- _GIVEN RECORDS_
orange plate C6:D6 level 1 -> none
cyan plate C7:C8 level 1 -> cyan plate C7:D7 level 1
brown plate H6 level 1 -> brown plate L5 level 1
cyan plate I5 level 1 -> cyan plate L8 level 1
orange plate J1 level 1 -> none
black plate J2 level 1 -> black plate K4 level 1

- _YOUR TASK_
Give the data back in full, matching it character for character.

- _OUTPUT BELOW_
orange plate C6:D6 level 1 -> none
cyan plate C7:C8 level 1 -> cyan plate C7:D7 level 1
brown plate H6 level 1 -> brown plate L5 level 1
cyan plate I5 level 1 -> cyan plate L8 level 1
orange plate J1 level 1 -> none
black plate J2 level 1 -> black plate K4 level 1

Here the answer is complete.